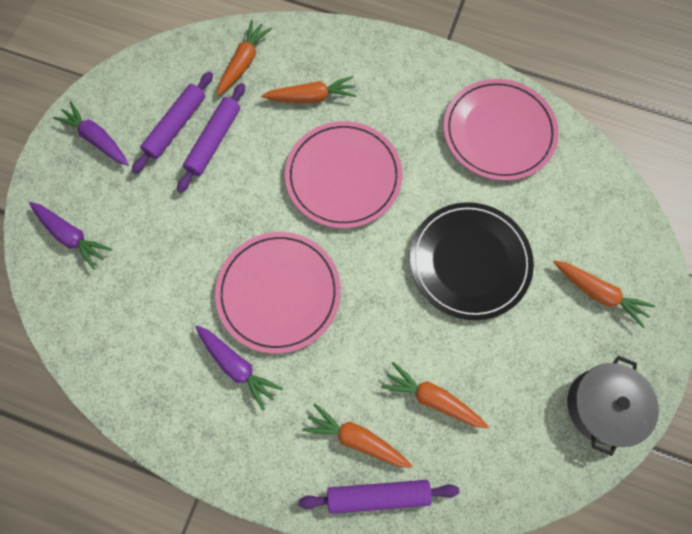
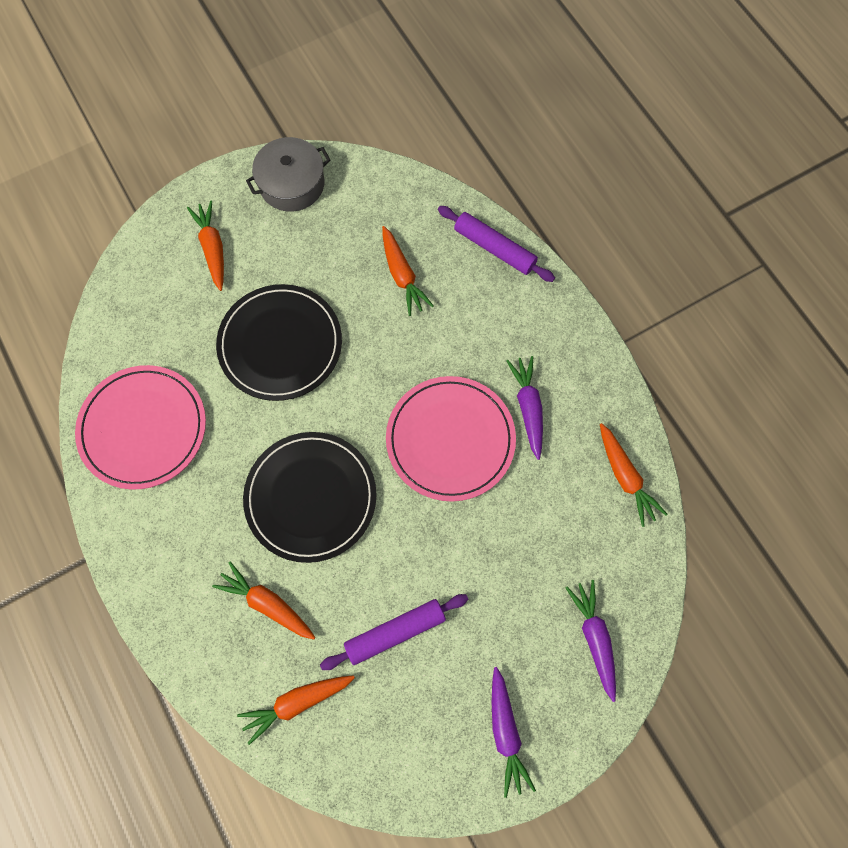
camera: 140 degrees left, 0 degrees up
(176, 126) = (418, 680): purple rolling pin -> none
(343, 176) = (311, 497): pink plate -> black plate
(357, 439) = (479, 292): orange carrot -> orange carrot (625, 477)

● **Work instruction**: Reproduce the data above line for line, excluding every picture.

● **Response to the task**:
camera: 140 degrees left, 0 degrees up
(176, 126) = (418, 680): purple rolling pin -> none
(343, 176) = (311, 497): pink plate -> black plate
(357, 439) = (479, 292): orange carrot -> orange carrot (625, 477)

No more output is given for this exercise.